• _WHAT YOU NEED TO DO_:
Among the entries that follow, the required portion opens with the line containing "BARO pin SCL: D1 -> D4" and closes with the line containing "LIGHT1 pin OUT: D5 -> A0". Give that portion again exactly, and nothing else.

• _DATA FOR REVIEW_:
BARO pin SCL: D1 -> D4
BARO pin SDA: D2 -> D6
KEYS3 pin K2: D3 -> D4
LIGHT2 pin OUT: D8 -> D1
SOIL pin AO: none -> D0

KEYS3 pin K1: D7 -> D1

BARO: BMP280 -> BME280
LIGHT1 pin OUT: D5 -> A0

...

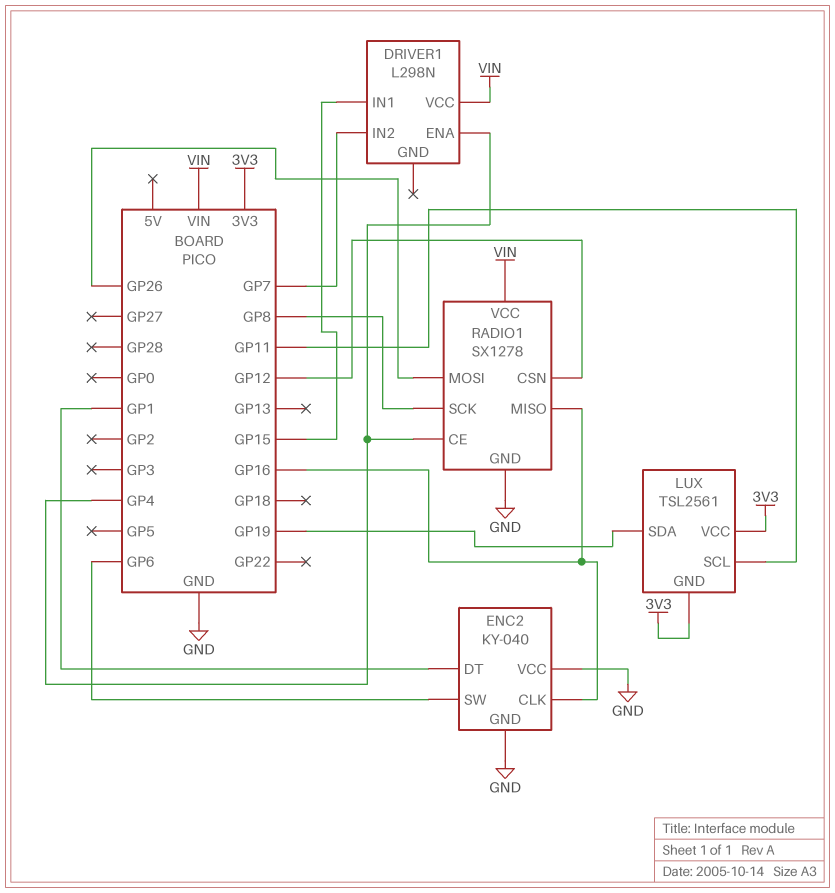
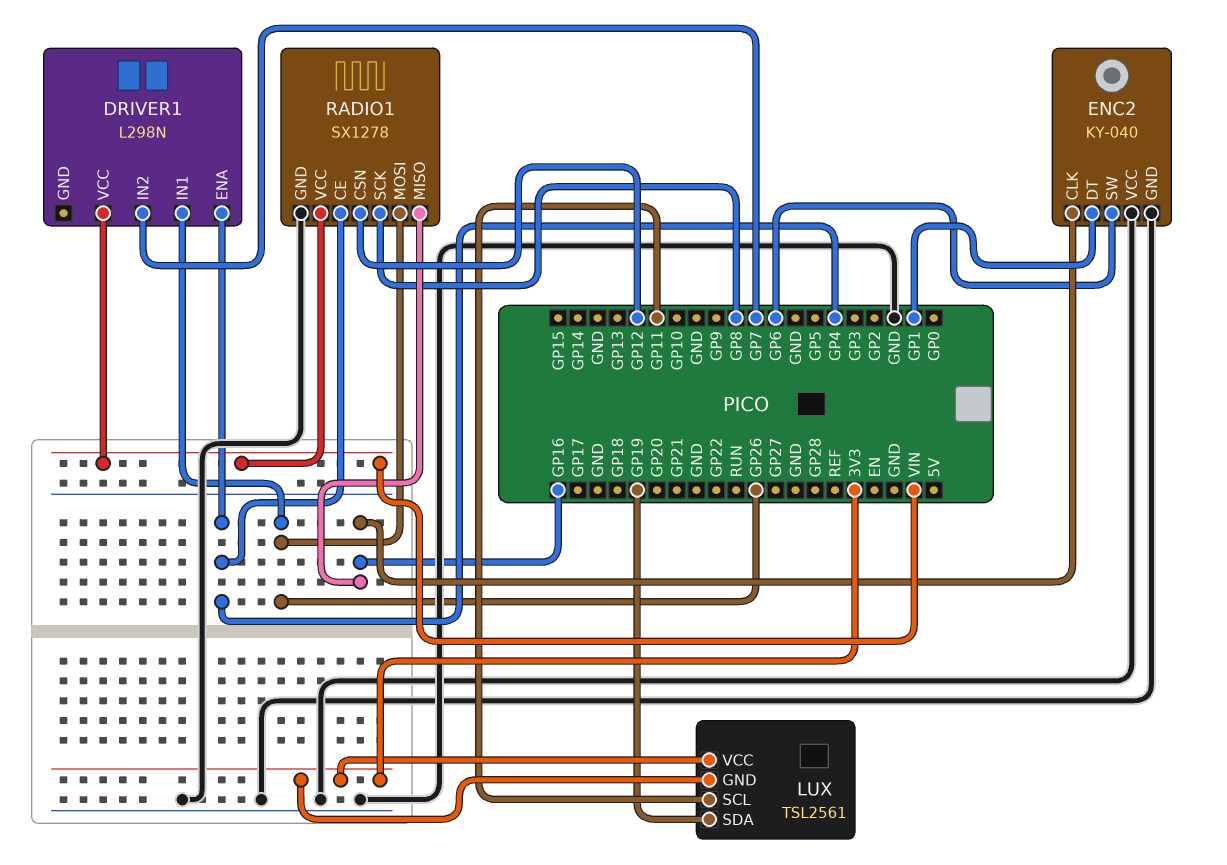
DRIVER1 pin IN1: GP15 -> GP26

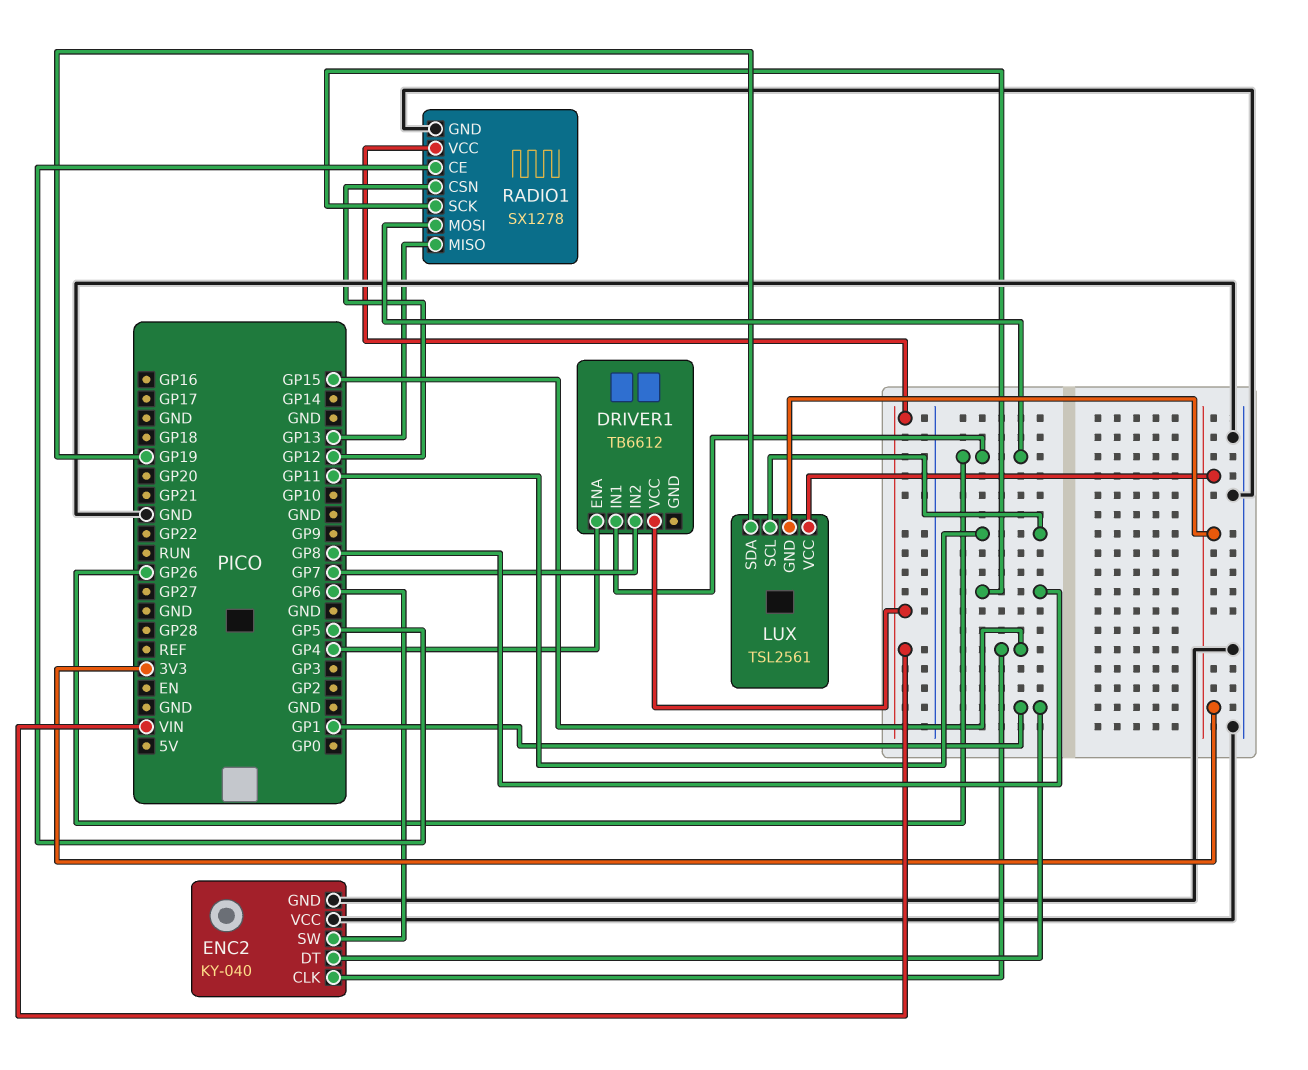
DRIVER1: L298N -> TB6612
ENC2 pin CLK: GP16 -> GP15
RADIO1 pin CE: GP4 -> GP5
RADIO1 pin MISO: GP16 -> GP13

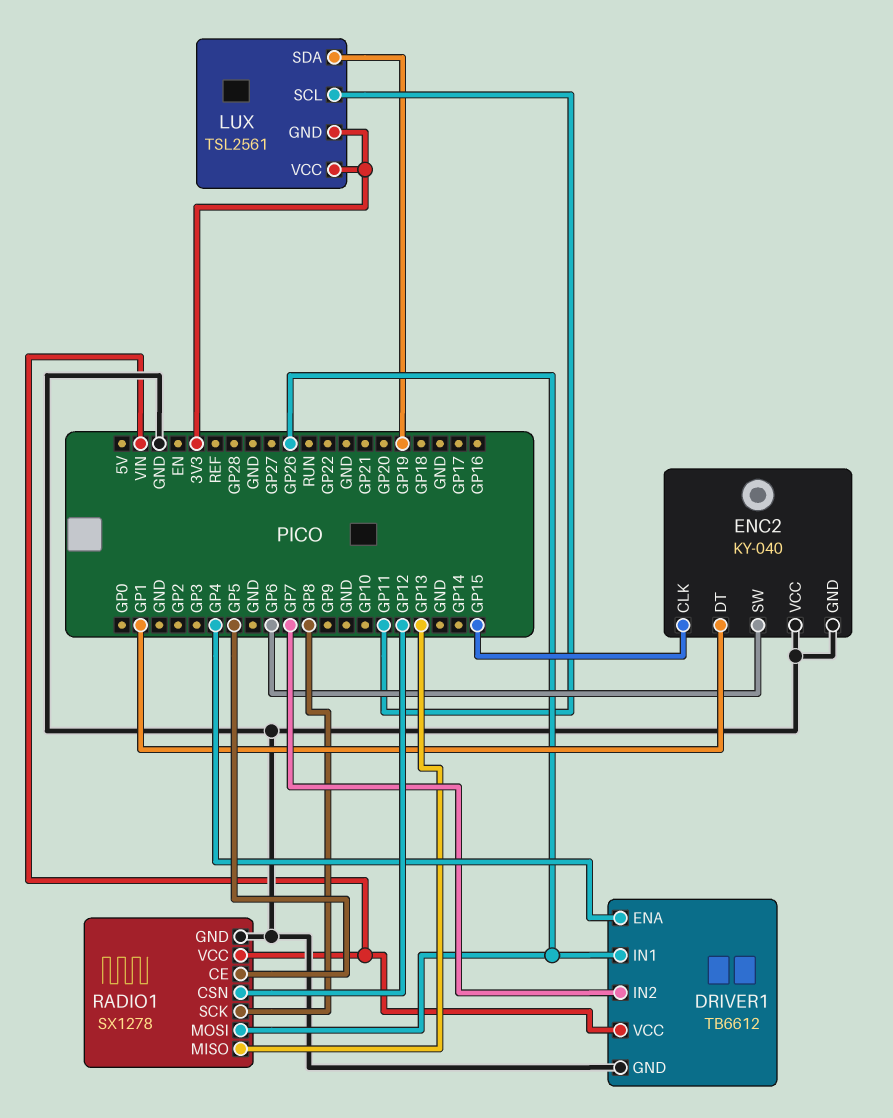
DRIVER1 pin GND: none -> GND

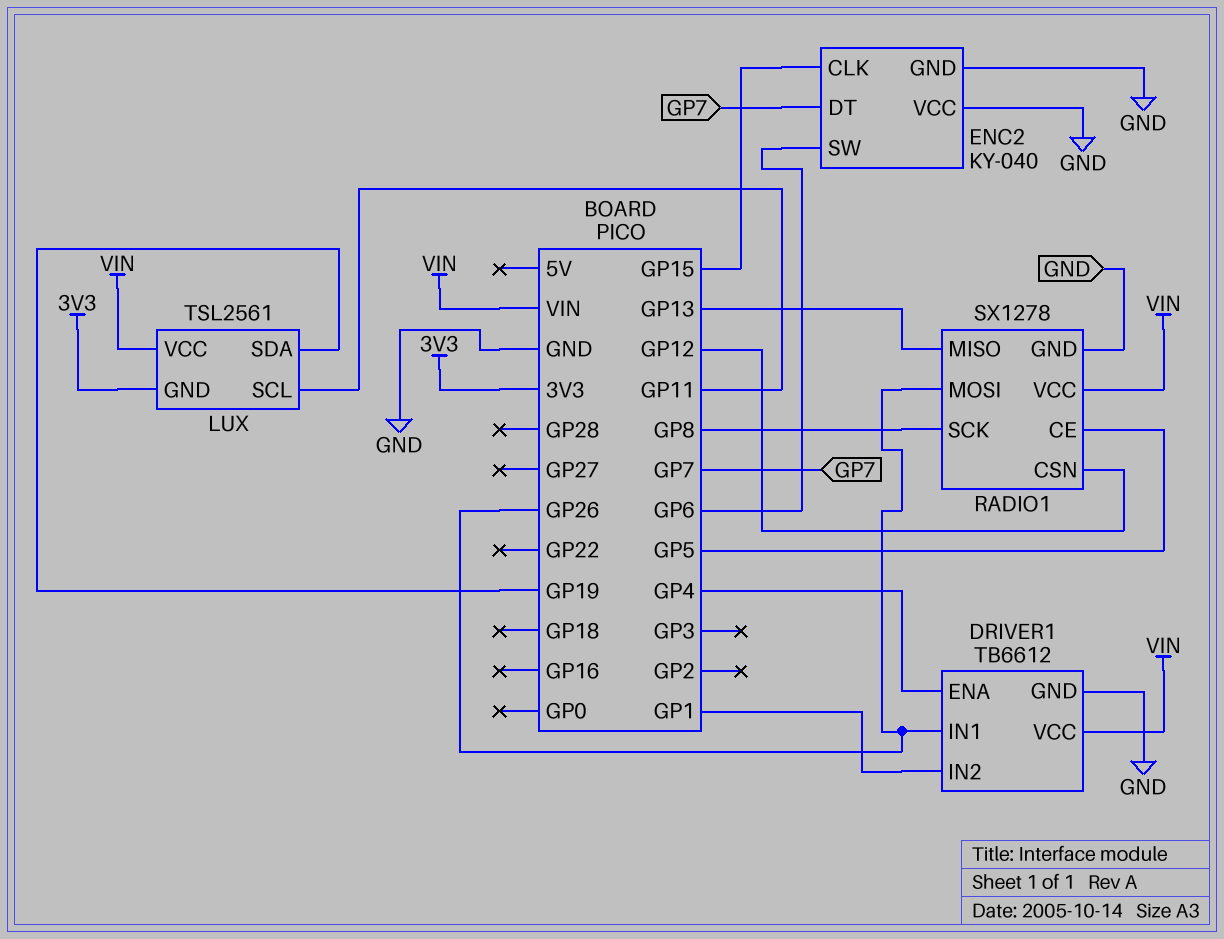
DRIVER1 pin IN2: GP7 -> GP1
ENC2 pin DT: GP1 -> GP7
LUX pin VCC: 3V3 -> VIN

• _EXERCISE RESULT_:
BARO pin SCL: D1 -> D4
BARO pin SDA: D2 -> D6
KEYS3 pin K2: D3 -> D4
LIGHT2 pin OUT: D8 -> D1
SOIL pin AO: none -> D0

KEYS3 pin K1: D7 -> D1

BARO: BMP280 -> BME280
LIGHT1 pin OUT: D5 -> A0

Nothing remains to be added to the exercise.